### [PROBLEM]
Copy out every line in the items below that contains the string "place", and leave out all other lines.

[Data entries]
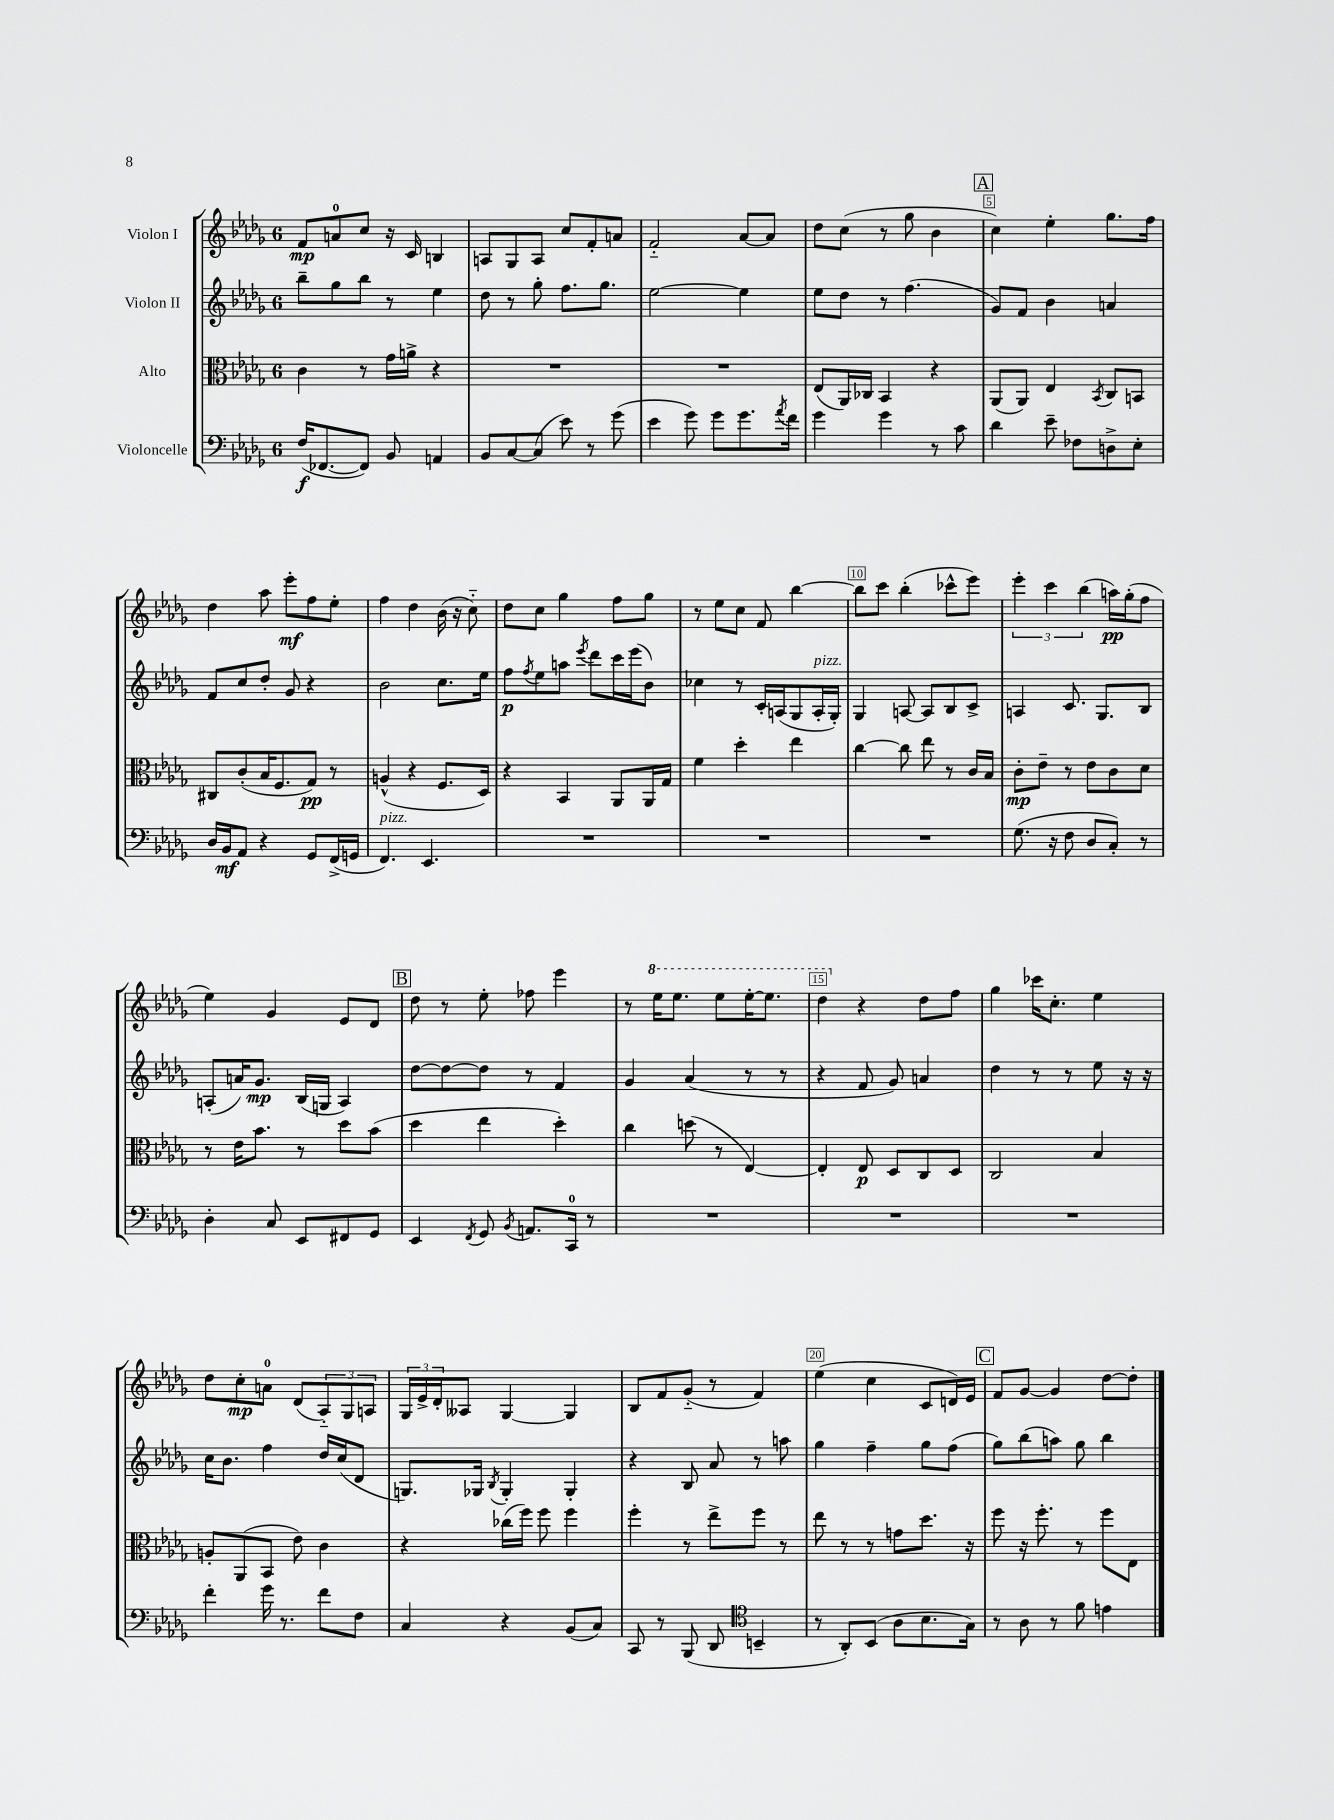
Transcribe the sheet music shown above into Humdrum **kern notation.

**kern	**dynam	**kern	**dynam	**kern	**dynam	**kern	**dynam
*part4	*part4	*part3	*part3	*part2	*part2	*part1	*part1
*staff4	*staff4	*staff3	*staff3	*staff2	*staff2	*staff1	*staff1
*I"Violoncelle	*	*I"Alto	*	*I"Violon II	*	*I"Violon I	*
*clefF4	*	*clefC3	*	*clefG2	*	*clefG2	*
*k[b-e-a-d-g-]	*	*k[b-e-a-d-g-]	*	*k[b-e-a-d-g-]	*	*k[b-e-a-d-g-]	*
*M6/8	*	*M6/8	*	*M6/8	*	*M6/8	*
=1	=1	=1	=1	=1	=1	=1	=1
(16F/KL	f	4c\	.	8bb-~\L	.	8f/L	mp
[8.FF-X/	.	.	.	.	.	.	.
.	.	.	.	8gg-\	.	8an/	.
8FF-/J])	.	8r	.	8bb-\J	.	8cc/J	.
8BB-/	.	16g-\LL	.	8r	.	16r	.
.	.	16an^\JJ	.	.	.	16c/	.
4AAn/	.	4r	.	4ee-\	.	4Bn/	.
=2	=2	=2	=2	=2	=2	=2	=2
8BB-/L	.	2.r	.	8dd-\	.	8An/L	.
[8C/	.	.	.	8r	.	8G-/	.
(8C/J]	.	.	.	8gg-'\	.	8A/J	.
8e-\)	.	.	.	8.ff\L	.	8cc/L	.
8r	.	.	.	.	.	8f'/	.
.	.	.	.	8.gg-\J	.	.	.
(8g-\	.	.	.	.	.	8an/J	.
=3	=3	=3	=3	=3	=3	=3	=3
4e-\	.	2.r	.	[2ee-\	.	2f/	.
8g-\)	.	.	.	.	.	.	.
8g-\L	.	.	.	.	.	.	.
8.g-\	.	.	.	4ee-\]	.	[8a-/L	.
.	.	.	.	.	.	8a-/J]	.
8qa-/	.	.	.	.	.	.	.
16f\Jk	.	.	.	.	.	.	.
=4	=4	=4	=4	=4	=4	=4	=4
4g-\	.	(8E-/L	.	8ee-\L	.	8dd-\L	.
.	.	16AA-/L)	.	8dd-\J	.	(8cc\J	.
.	.	16C-X/JJ	.	.	.	.	.
4g-\	.	4BB-/	.	8r	.	8r	.
.	.	.	.	(4.ff\	.	8gg-\	.
8r	.	4r	.	.	.	4b-\	.
8c\	.	.	.	.	.	.	.
!!LO:REH:place=s1:t=A
=5	=5	=5	=5	=5	=5	=5	=5
4d-\	.	(8AA-/L	.	8g-/L)	.	4cc\)	.
.	.	8AA-/J)	.	8f/J	.	.	.
8e-~\	.	4E-/	.	4b-\	.	4ee-'\	.
8F-X\L	.	.	.	.	.	.	.
.	.	8qBB-/	.	.	.	.	.
8Dn^\	.	8C/L	.	4an/	.	8.gg-\L	.
8E-'\J	.	8BBn/J	.	.	.	.	.
.	.	.	.	.	.	16ff\Jk	.
!!LO:LB:g=z
=6	=6	=6	=6	=6	=6	=6	=6
16D-/LL	.	8C#X/L	.	8f/L	.	4dd-\	.
16BB-/J	mf	.	.	.	.	.	.
8AA-/J	.	(8c'/	.	8cc/	.	.	.
4r	.	16B-/K	.	8dd-'/J	.	8aa-\	.
.	.	8.F/	.	.	.	.	.
.	.	.	.	8g-/	.	8eee-'\L	mf
8GG-/L	.	8G-/J)	pp	4r	.	8ff\	.
(16FF^/L	.	8r	.	.	.	8ee-'\J	.
16GGn/JJ	.	.	.	.	.	.	.
=7	=7	=7	=7	=7	=7	=7	=7
!LO:TX:a:i:t=pizz.	!	!	!	!	!	!	!
4.FF/)	.	(4An^^/	.	2b-\	.	4ff\	.
.	.	4r	.	.	.	4dd-\	.
4.EE-/	.	.	.	.	.	.	.
.	.	8.F/L	.	8.cc\L	.	(16b-\	.
.	.	.	.	.	.	16r	.
.	.	.	.	.	.	8cc\)	.
.	.	16D-/Jk)	.	16ee-\Jk	.	.	.
=8	=8	=8	=8	=8	=8	=8	=8
2.r	.	4r	.	8ff\L	p	8dd-\L	.
.	.	.	.	8qff/	.	.	.
.	.	.	.	8ee-\	.	8cc\J	.
.	.	4BB-/	.	8aan\J	.	4gg-\	.
.	.	.	.	8qeee-/	.	.	.
.	.	.	.	8ddd-\L	.	.	.
.	.	8AA-/L	.	16ccc\L	.	8ff\L	.
.	.	.	.	(16eee-\J	.	.	.
.	.	16AA-/L	.	8b-\J)	.	8gg-\J	.
.	.	16G-/JJ	.	.	.	.	.
=9	=9	=9	=9	=9	=9	=9	=9
2.r	.	4f\	.	4cc-X\	.	8r	.
.	.	.	.	.	.	8ee-\L	.
.	.	4dd-'\	.	8r	.	8cc\J	.
.	.	.	.	16c'/LL	.	8f/	.
.	.	.	.	(16An/J	.	.	.
.	.	4ee-\	.	8G-/	.	[4bb-\	.
!	!	!	!	!LO:TX:a:i:t=pizz.	!	!	!
.	.	.	.	16A'/L	.	.	.
.	.	.	.	16G-'/JJ)	.	.	.
=10	=10	=10	=10	=10	=10	=10	=10
2.r	.	[4cc\	.	4G-/	.	8bb-\L]	.
.	.	.	.	.	.	8ccc\J	.
.	.	8cc\]	.	[8An/	.	(4bb-'\	.
.	.	8ee-\	.	8A/L]	.	.	.
.	.	8r	.	8B-/	.	8ccc-X^^\L	.
.	.	16c/LL	.	8c^/J	.	8eee-\J)	.
.	.	16B-/JJ	.	.	.	.	.
=11	=11	=11	=11	=11	=11	=11	=11
(8.G-\	.	8c'\L	mp	4An/	.	6eee-'\	.
.	.	8e-~\J	.	.	.	.	.
.	.	.	.	.	.	6ccc\	.
16r	.	.	.	.	.	.	.
8F\	.	8r	.	8.c/	.	.	.
.	.	.	.	.	.	(6bb-\	.
8D-/L	.	8e-\L	.	.	.	.	.
.	.	.	.	8.G-/L	.	.	.
8C'/J)	.	8c\	.	.	.	16aan\LL)	pp
.	.	.	.	.	.	(16gg-'\J	.
8r	.	8d-\J	.	8B-/J	.	8ff\J	.
!!LO:LB:g=z
=12	=12	=12	=12	=12	=12	=12	=12
4D-'\	.	8r	.	(8An'/L	.	4ee-\)	.
.	.	16e-\KL	.	16an/K)	.	.	.
.	.	8.b-\J	.	8.g-/J	mp	.	.
8C/	.	.	.	.	.	4g-/	.
8EE-/L	.	8r	.	(16B-/LL	.	.	.
.	.	.	.	16Gn/JJ	.	.	.
8FF#X/	.	8dd-\L	.	4A/)	.	8e-/L	.
8GG-/J	.	(8b-\J	.	.	.	8d-/J	.
!!LO:REH:place=s1:t=B
=13	=13	=13	=13	=13	=13	=13	=13
4EE-/	.	4dd-\	.	[8dd-\L	.	8dd-\	.
.	.	.	.	8dd-\_	.	8r	.
8qFF/	.	.	.	.	.	.	.
8GG-/	.	4ee-\	.	8dd-\J]	.	8ee-'\	.
8qBB-/	.	.	.	.	.	.	.
8.AAn/L	.	.	.	8r	.	8ff-X\	.
.	.	4dd-'\)	.	4f/	.	4eee-\	.
16CC/Jk	.	.	.	.	.	.	.
8r	.	.	.	.	.	.	.
=14	=14	=14	=14	=14	=14	=14	=14
2.r	.	4cc\	.	4g-/	.	8r	.
*	*	*	*	*	*	*8va	*
.	.	.	.	.	.	16eee-\KL	.
.	.	.	.	.	.	8.eee-\J	.
.	.	(8ddn\	.	(4a-/	.	.	.
.	.	8r	.	.	.	8eee-\L	.
.	.	[4E-/)	.	8r	.	[16eee-'\K	.
.	.	.	.	.	.	8.eee-\J]	.
.	.	.	.	8r	.	.	.
=15	=15	=15	=15	=15	=15	=15	=15
2.r	.	4E-'/]	.	4r	.	4ddd-\	.
*	*	*	*	*	*	*X8va	*
.	.	8E-/	p	8f/	.	4r	.
.	.	8D-/L	.	8g-/)	.	.	.
.	.	8C/	.	4an/	.	8dd-\L	.
.	.	8D-/J	.	.	.	8ff\J	.
=16	=16	=16	=16	=16	=16	=16	=16
2.r	.	2C/	.	4dd-\	.	4gg-\	.
.	.	.	.	8r	.	16ccc-X\KL	.
.	.	.	.	.	.	8.cc'\J	.
.	.	.	.	8r	.	.	.
.	.	4B-/	.	8ee-\	.	4ee-\	.
.	.	.	.	16r	.	.	.
.	.	.	.	16r	.	.	.
!!LO:LB:g=z
=17	=17	=17	=17	=17	=17	=17	=17
4f'\	.	8An'/L	.	16cc\KL	.	8dd-\L	.
.	.	.	.	8.b-\J	.	.	.
.	.	(8AA-/	.	.	.	8cc'\	mp
16g-\	.	8BB-/J	.	4ff\	.	8an\J	.
8.r	.	.	.	.	.	.	.
.	.	8e-\)	.	.	.	(8d-/L	.
8f\L	.	4c\	.	16dd-/LL	.	12A-/)	.
.	.	.	.	(16cc/J	.	.	.
.	.	.	.	.	.	12G-/	.
8F\J	.	.	.	8d-/J	.	.	.
.	.	.	.	.	.	12An/J	.
=18	=18	=18	=18	=18	=18	=18	=18
4C/	.	4r	.	8.Gn/L)	.	24G-/LL	.
.	.	.	.	.	.	24e-^/	.
.	.	.	.	.	.	24d-'/J	.
.	.	.	.	.	.	8A--X/J	.
.	.	.	.	16G-X/Jk	.	.	.
.	.	.	.	8qB-/	.	.	.
4r	.	(16cc-X\LL	.	4G-'/	.	[4G-/	.
.	.	16ff\JJ)	.	.	.	.	.
.	.	8ff\	.	.	.	.	.
(8BB-/L	.	4ff\	.	4G-'/	.	4G-/]	.
8C/J)	.	.	.	.	.	.	.
=19	=19	=19	=19	=19	=19	=19	=19
8CC/	.	4ff'\	.	4r	.	8B-/L	.
8r	.	.	.	.	.	8f/	.
(8BBB-/	.	8r	.	8B-/	.	(8g-/J	.
8DD-/	.	8ee-^\L	.	8a-/	.	8r	.
*clefC4	*	*	*	*	*	*	*
4BBn~/	.	8ff\J	.	8r	.	4f/)	.
.	.	8r	.	8aan\	.	.	.
=20	=20	=20	=20	=20	=20	=20	=20
8r	.	8ee-\	.	4gg-\	.	(4ee-\	.
8AA-'/L)	.	8r	.	.	.	.	.
(8BB-/J	.	8r	.	4ff~\	.	4cc\	.
8A-\L	.	8gn\L	.	.	.	.	.
8.B-\	.	8.dd-\J	.	8gg-\L	.	8c/L	.
.	.	.	.	(8ff\J	.	16dn/L)	.
16G-\Jk)	.	16r	.	.	.	16e-/JJ	.
!!LO:REH:place=s1:t=C
=21	=21	=21	=21	=21	=21	=21	=21
8r	.	8ff\	.	8gg-\L)	.	8f/L	.
8A-\	.	16r	.	(8bb-\	.	[8g-/J	.
.	.	8.ff'\	.	.	.	.	.
8r	.	.	.	8aan\J)	.	4g-/]	.
8f\	.	8r	.	8gg-\	.	.	.
4en\	.	8ff\L	.	4bb-\	.	[8dd-\L	.
.	.	8E-\J	.	.	.	8dd-'\J]	.
==	==	==	==	==	==	==	==
*-	*-	*-	*-	*-	*-	*-	*-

### [REPLY]
!!LO:REH:place=s1:t=A
!!LO:REH:place=s1:t=B
!!LO:REH:place=s1:t=C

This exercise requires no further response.